▶ Exercise brief:
In the material below, find every line with "blue" and pull it out.

▶ Input records:
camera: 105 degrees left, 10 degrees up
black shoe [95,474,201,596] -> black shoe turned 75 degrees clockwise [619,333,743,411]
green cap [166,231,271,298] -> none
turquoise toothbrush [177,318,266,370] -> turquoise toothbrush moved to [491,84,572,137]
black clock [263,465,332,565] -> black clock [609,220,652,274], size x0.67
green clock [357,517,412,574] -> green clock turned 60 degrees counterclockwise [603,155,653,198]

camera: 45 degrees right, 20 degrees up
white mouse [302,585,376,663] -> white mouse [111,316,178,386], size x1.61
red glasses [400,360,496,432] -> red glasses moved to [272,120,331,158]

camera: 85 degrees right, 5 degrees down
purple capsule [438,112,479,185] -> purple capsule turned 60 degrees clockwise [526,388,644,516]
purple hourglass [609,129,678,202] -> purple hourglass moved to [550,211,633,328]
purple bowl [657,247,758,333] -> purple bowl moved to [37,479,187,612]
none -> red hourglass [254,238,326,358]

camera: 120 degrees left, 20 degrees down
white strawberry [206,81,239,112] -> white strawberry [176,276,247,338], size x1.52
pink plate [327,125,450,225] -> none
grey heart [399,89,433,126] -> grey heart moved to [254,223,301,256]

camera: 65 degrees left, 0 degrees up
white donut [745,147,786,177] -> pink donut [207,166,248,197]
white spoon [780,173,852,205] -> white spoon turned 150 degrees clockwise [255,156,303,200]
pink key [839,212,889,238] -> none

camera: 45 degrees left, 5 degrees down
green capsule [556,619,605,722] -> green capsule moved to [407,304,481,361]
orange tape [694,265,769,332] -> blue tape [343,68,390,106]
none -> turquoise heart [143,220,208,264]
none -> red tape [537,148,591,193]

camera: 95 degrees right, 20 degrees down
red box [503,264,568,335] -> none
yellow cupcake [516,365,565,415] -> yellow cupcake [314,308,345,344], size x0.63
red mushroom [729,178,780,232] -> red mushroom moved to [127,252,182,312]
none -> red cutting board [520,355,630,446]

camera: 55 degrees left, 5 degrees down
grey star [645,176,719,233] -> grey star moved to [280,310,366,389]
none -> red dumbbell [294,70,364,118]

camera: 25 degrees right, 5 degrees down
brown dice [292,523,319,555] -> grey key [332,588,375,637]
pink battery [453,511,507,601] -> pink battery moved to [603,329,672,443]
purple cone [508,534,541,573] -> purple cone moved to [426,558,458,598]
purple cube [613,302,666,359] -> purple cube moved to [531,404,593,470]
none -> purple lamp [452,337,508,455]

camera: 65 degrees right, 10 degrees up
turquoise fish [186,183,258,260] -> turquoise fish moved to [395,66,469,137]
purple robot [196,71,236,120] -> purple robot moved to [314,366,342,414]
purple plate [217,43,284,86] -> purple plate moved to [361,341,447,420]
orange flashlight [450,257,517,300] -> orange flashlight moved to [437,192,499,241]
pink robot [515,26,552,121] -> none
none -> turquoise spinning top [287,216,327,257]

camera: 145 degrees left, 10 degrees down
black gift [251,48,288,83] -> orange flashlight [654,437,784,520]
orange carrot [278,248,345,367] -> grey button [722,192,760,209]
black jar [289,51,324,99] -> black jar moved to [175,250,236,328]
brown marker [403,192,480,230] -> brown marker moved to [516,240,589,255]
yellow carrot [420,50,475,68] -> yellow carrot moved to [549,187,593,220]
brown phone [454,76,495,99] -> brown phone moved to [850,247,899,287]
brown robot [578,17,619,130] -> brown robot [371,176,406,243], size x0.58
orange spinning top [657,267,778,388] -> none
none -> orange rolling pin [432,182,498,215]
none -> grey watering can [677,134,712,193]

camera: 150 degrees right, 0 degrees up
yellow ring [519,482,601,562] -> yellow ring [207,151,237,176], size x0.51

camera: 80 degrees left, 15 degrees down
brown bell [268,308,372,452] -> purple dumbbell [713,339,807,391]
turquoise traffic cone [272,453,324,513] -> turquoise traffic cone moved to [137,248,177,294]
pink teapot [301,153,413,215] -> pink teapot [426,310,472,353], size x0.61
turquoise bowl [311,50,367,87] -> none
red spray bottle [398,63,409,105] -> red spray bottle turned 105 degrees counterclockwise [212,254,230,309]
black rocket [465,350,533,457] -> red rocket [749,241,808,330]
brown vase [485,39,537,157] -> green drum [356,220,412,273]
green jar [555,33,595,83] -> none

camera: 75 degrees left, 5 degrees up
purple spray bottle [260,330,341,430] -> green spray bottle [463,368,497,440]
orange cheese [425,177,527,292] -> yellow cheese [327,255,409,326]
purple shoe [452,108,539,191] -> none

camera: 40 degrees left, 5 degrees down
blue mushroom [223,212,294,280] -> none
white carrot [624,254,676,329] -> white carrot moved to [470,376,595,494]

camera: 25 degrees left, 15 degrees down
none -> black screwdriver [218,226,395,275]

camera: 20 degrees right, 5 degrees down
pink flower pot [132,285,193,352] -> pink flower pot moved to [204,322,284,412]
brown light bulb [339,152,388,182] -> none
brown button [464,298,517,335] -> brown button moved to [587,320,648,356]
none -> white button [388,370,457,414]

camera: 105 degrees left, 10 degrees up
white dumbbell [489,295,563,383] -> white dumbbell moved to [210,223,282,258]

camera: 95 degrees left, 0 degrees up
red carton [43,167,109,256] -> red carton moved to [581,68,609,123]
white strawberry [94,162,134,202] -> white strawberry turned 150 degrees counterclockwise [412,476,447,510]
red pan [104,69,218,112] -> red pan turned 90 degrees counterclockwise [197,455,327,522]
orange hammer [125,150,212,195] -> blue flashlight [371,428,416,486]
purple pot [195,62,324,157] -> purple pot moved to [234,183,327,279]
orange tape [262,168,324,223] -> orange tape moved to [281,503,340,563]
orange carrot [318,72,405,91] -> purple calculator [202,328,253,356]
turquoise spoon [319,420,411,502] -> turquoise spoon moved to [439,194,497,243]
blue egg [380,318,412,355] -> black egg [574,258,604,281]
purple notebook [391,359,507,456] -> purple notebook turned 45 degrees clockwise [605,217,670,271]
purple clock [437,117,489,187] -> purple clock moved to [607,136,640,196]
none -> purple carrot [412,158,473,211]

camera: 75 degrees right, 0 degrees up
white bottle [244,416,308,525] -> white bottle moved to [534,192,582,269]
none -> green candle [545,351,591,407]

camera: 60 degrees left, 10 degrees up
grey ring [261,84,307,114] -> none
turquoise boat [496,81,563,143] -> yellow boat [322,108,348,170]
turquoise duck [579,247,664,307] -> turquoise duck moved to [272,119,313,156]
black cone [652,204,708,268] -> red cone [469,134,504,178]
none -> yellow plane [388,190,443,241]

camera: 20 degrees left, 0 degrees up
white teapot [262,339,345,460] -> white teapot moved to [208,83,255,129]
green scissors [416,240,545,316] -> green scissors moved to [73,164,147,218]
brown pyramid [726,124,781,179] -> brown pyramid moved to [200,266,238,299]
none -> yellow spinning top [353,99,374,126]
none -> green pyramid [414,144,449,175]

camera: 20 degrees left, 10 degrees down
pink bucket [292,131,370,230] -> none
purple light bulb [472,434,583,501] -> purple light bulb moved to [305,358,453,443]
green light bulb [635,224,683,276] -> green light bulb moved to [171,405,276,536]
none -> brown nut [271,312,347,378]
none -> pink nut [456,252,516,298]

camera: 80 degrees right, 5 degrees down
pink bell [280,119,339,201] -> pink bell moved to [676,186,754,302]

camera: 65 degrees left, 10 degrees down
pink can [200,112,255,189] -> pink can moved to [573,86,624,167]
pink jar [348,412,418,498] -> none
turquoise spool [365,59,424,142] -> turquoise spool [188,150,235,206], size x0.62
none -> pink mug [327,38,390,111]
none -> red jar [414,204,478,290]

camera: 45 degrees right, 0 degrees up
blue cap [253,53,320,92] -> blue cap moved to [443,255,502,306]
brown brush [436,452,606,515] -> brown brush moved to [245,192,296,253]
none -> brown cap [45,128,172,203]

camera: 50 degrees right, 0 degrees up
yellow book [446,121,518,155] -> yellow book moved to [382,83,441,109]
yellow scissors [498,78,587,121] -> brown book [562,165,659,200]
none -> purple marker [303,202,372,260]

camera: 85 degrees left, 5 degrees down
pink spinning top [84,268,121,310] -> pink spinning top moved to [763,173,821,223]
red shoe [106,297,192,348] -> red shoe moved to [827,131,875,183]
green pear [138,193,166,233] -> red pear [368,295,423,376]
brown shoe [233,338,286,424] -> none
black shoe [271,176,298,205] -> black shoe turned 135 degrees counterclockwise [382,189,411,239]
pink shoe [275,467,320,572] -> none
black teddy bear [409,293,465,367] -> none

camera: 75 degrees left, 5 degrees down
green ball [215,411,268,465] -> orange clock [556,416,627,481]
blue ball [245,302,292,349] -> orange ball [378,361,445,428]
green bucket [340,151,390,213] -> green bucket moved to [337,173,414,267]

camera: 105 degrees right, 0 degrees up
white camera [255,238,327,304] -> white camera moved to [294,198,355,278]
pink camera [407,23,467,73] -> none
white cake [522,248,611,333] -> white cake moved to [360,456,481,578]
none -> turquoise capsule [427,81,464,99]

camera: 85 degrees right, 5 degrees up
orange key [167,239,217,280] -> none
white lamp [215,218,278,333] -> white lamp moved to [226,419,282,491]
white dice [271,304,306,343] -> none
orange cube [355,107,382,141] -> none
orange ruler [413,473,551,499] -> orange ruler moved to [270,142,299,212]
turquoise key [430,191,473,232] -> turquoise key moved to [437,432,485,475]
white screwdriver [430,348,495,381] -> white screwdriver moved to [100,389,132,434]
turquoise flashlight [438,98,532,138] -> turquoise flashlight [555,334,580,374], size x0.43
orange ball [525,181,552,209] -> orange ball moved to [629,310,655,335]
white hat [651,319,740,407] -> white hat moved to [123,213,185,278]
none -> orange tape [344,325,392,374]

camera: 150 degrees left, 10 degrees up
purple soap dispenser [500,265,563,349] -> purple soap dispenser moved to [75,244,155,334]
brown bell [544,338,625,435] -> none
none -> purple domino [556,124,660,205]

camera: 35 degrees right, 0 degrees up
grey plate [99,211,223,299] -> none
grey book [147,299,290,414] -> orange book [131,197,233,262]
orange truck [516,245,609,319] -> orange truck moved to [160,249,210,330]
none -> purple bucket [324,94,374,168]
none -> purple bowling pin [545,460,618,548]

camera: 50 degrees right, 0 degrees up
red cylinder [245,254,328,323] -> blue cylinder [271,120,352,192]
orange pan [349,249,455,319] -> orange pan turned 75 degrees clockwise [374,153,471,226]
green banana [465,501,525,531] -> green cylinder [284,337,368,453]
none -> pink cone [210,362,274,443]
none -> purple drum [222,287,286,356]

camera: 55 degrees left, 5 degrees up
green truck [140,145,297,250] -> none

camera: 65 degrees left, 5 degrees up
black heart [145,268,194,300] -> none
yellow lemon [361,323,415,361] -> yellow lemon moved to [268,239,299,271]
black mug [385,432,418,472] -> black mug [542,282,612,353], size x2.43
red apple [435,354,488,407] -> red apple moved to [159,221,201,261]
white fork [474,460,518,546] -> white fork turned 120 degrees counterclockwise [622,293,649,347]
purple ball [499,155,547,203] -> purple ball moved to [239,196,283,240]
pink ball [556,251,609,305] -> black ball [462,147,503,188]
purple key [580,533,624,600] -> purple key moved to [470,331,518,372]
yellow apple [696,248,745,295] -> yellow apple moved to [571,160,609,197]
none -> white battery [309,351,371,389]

▶ Task output:
orange tape [694,265,769,332] -> blue tape [343,68,390,106]
blue mushroom [223,212,294,280] -> none
orange hammer [125,150,212,195] -> blue flashlight [371,428,416,486]
blue egg [380,318,412,355] -> black egg [574,258,604,281]
blue cap [253,53,320,92] -> blue cap moved to [443,255,502,306]
blue ball [245,302,292,349] -> orange ball [378,361,445,428]
red cylinder [245,254,328,323] -> blue cylinder [271,120,352,192]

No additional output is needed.